Goal =>
Wherever "label" appears in a line, list that line.

====== Material shown ======

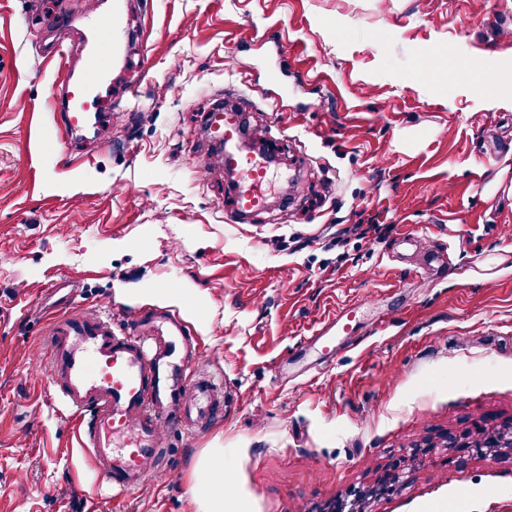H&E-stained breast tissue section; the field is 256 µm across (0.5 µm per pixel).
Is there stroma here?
I'll list each match as a JSON object with an SVG mask.
<instances>
[{
	"mask_svg": "<svg viewBox=\"0 0 512 512\" xmlns=\"http://www.w3.org/2000/svg\"><path fill=\"white\" fill-rule=\"evenodd\" d=\"M86 2L0 0V512H198L213 448L241 493L226 512H334L406 450L512 432V195L480 190L512 173V0ZM114 15L117 42L97 24ZM87 40L114 48L86 148L57 140L44 54L80 78ZM228 92L299 155L241 223L205 134ZM60 286L119 331L179 313L224 387L126 495L49 383ZM371 512H512V449L436 454Z\"/></svg>",
	"mask_w": 512,
	"mask_h": 512,
	"instance_id": "obj_1",
	"label": "stroma"
}]
</instances>
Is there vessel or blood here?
<instances>
[{
  "label": "vessel or blood",
  "mask_w": 512,
  "mask_h": 512,
  "mask_svg": "<svg viewBox=\"0 0 512 512\" xmlns=\"http://www.w3.org/2000/svg\"><path fill=\"white\" fill-rule=\"evenodd\" d=\"M106 43L85 58L87 77L66 90L69 112L59 126L68 140L96 80L104 74ZM241 128L235 113L224 115V165L239 174L236 215L266 200L269 168L263 160L243 158ZM47 336L49 378L65 405L73 410L80 446L105 484L120 494L138 489L169 430L203 432L224 407V389L197 374L200 350L182 319L149 312L130 332L119 334L110 318L72 307L60 298Z\"/></svg>",
  "instance_id": "obj_1"
}]
</instances>
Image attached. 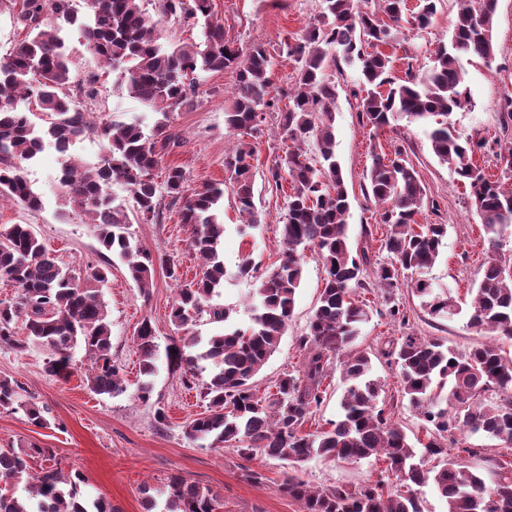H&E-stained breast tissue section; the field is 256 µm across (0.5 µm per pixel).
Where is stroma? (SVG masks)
I'll return each instance as SVG.
<instances>
[{
  "label": "stroma",
  "mask_w": 512,
  "mask_h": 512,
  "mask_svg": "<svg viewBox=\"0 0 512 512\" xmlns=\"http://www.w3.org/2000/svg\"><path fill=\"white\" fill-rule=\"evenodd\" d=\"M211 6L224 22L226 39L242 48L254 43L267 46L273 56L272 91L277 94L287 90L295 80L296 64L287 54L286 43L319 19L322 0H212ZM457 9L456 0H439L431 26L406 31L404 41L392 51L395 78H405L408 69L428 67L434 49L449 43ZM64 33L72 81L82 82L92 74L99 77L97 97L86 105L91 119L125 122L140 115V104L116 91V74L99 66L86 50L77 27L65 26ZM494 39L496 57L492 64L476 58L464 62L470 104L455 112L452 120L460 132L482 141L483 147L476 155L479 166L512 191V176L503 172L499 162L500 153L512 147V128H505L501 112L504 95L512 93V0H497ZM328 76L337 88L335 152L350 194L352 242H360L365 232H373L371 258L376 262L386 260L378 241L385 227L378 224L377 209L365 196V174L372 162V147L382 146L389 153L405 148L429 200L438 204L437 209H426L419 223L448 227L441 256L429 275L435 283L452 289L460 301H470V291L482 276L488 243L469 204L468 188L435 157L419 125L399 119L376 130L362 123L353 95L360 82L358 64L340 63L329 68ZM233 85L231 72L201 74L196 97L171 115L170 126L180 134L182 144L165 161L184 169L188 186L225 179L224 151L233 134L224 126V106ZM276 126L275 113H267L261 133L254 140L252 173L261 225L241 232L235 196L229 191L224 194L221 255L228 276L212 302L231 308L241 328L250 323L247 306L251 288L236 275L241 259L252 255L265 269L281 257L280 226L287 217L286 197L266 177L268 167L285 151L275 133ZM107 148L105 141L92 135L74 143L65 154L52 143H45L39 158L27 166L31 185L43 199L42 209L31 212L16 203L1 205L0 224L33 225L41 241L74 273H83L90 265L109 266L101 293L112 329V362L124 377L127 390L116 397L91 392L85 380L89 360L83 350H75L70 376L59 379L46 371L53 357L46 345L31 343L17 349L2 344L0 378L15 380L23 399L44 409L48 425L40 428L29 423L23 411L0 409V448L18 449L37 443L54 449L63 473L83 475L94 493L105 496L121 512H143L142 486L160 489L175 475L209 489L221 504L220 512H300L299 504L278 490L290 472L287 464L266 457L249 461L234 446L202 447L185 438V425L206 412L207 402L201 379H186L170 362L168 353L178 335L169 312L178 286L195 280L201 261L190 247V230L181 224L177 207L165 206L162 223L131 224L135 244L158 260L153 286L149 294H142L129 278L125 264L101 248L95 225L64 205L58 175L65 160L95 161L106 154ZM170 264L176 266L178 279L168 277L166 267ZM302 265L304 275L293 314L277 351L253 379L256 393L272 391L284 372L297 370L301 364L297 339L305 334L318 305L325 275L324 262L314 248L304 251ZM366 298L371 318L358 339L361 348L372 350L388 337L411 334L436 337L457 349L486 340L485 335L469 327L468 312L450 320L431 318L409 288L395 294L396 301L406 309L408 321L403 325L390 322L379 292L370 291ZM145 319L150 320L159 345L153 395L147 402L136 396L141 375L139 352L133 342L136 327ZM373 369L385 385L384 401L394 420L409 437L423 436L422 421L400 398L398 367L377 358ZM160 408L166 414L162 423L156 416ZM248 468L261 472L263 482L245 479ZM382 468V462L374 460L334 463L313 458L298 467L297 473L317 488L358 486L375 482Z\"/></svg>",
  "instance_id": "1"
}]
</instances>
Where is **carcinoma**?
Returning a JSON list of instances; mask_svg holds the SVG:
<instances>
[{
	"label": "carcinoma",
	"instance_id": "carcinoma-1",
	"mask_svg": "<svg viewBox=\"0 0 512 512\" xmlns=\"http://www.w3.org/2000/svg\"><path fill=\"white\" fill-rule=\"evenodd\" d=\"M143 2L83 0L80 19L76 0H0V7L13 11L16 23L26 30L0 58V200L32 212L42 209L25 164L37 158L45 139L62 154L88 134L106 141L108 152L98 162H66L59 183L68 202L96 225L100 245L125 263L129 277L146 295L153 286L155 260L133 243L129 226L134 219L158 221L165 197L181 202V222L190 227V246L202 259L201 275L178 290L169 319L181 333L180 345L174 347L178 365L192 378L206 375L203 394L208 400L207 411L185 425V438L231 443L247 460L259 454L293 468L312 457L334 462L374 458L395 479L357 488H313L291 474L280 491L297 501L301 512H424L419 488L428 484L445 499L448 512H512V459L490 460L488 482L477 468L448 457V448L458 445V433L483 432L512 451V358L503 355L498 342L464 350L427 336L383 342L375 355L399 368L402 398L425 423L427 442L412 443L379 406L384 384L373 373L370 353L356 347L370 319V308L356 298L357 292L367 288L365 277L372 276L390 321L402 325L407 315L393 296L405 286L422 299L430 316L458 315L452 293L435 292L426 278L441 255L448 225L417 222L426 190L405 152L396 149L390 157L374 151L365 194L378 206V222L386 227L380 249L388 261L371 263L366 246L353 251L349 193L335 154L336 84L326 78V70L341 61L358 63L361 119L375 129L398 117L420 125L433 154L469 187L489 255L472 293L468 325L512 339V272L502 253L512 240V191H503L485 176L474 160L481 143L458 131L452 121L454 112L470 104L462 59L477 57L489 65L495 58L497 0H459L450 43L436 47L428 68L410 71L398 83L391 77L392 57L384 47L396 45L408 25L429 26L438 0H420L410 14L406 0H377L373 9L366 6L368 0H324L322 17L288 46L297 77L280 97L271 94L268 49L254 43L244 50L226 40L224 25L213 19L211 0H155V17ZM48 12L64 23L78 24L87 50L120 72L118 89L156 115L151 134L137 118L121 124L88 120L82 100L95 98L96 77L72 85L60 29L44 28ZM169 16L200 27L199 41L172 43L162 27ZM225 70L233 74L234 86L224 123L237 139L225 150L224 171L250 227L261 218L252 182L255 146L247 137L265 120V110L280 115L278 138L288 144L284 157L267 169L276 187L284 180L290 185L279 263L258 276L248 255L237 269L239 278L253 283L251 324L245 329L235 326L232 309L211 304L227 275L220 252L222 184L204 181L189 190L180 166L165 167L160 183L154 174L164 155L181 145L179 134L170 129V114L196 92L200 73ZM284 98L288 103L282 107ZM35 109L48 117L46 126L32 121ZM311 141L316 147L313 158L304 150ZM115 183L125 187L129 198L112 192ZM307 247L319 250L326 276L307 332L298 339L302 363L275 383V392L261 397L252 379L275 353L288 326ZM109 273L107 267L91 265L81 279L44 246L32 225L1 224L0 277L13 283L17 296L0 303V344L19 349L30 341L48 345L54 357L46 370L59 378L70 375L72 351L81 346L90 360L89 389L98 395L123 394L125 380L112 364L111 324L99 289ZM203 313L224 323V333L205 339L196 335L193 326ZM19 329L24 331L22 340ZM134 342L143 376L137 397L148 402L158 359L149 320L135 330ZM335 357L342 358L345 384L340 414L330 428L312 431ZM0 408L20 409L31 424L44 425L42 410L18 401L9 379H0ZM417 444L425 455L443 461L426 467L416 458ZM36 457L51 461L54 454L37 444L18 451L0 448V480L25 483L21 496L0 491V512H120L102 496L86 504L79 474L69 477L52 466L30 471L29 459ZM142 492L144 512H216L219 507L216 497L181 476L170 480L161 502L148 486Z\"/></svg>",
	"mask_w": 512,
	"mask_h": 512
}]
</instances>
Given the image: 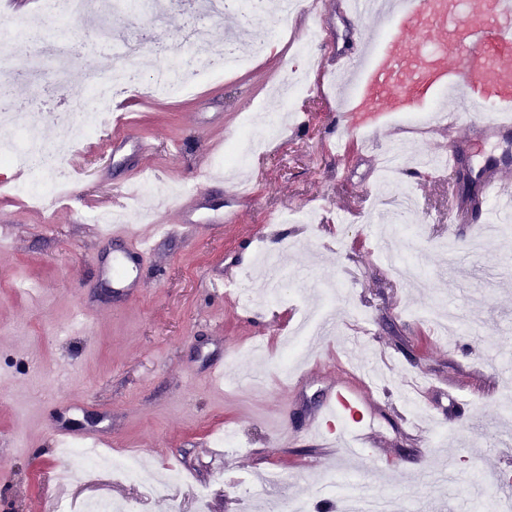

======

Complete response =>
	"label": "stroma"
  "label": "vessel or blood",
  "label": "stroma",
	"label": "carcinoma",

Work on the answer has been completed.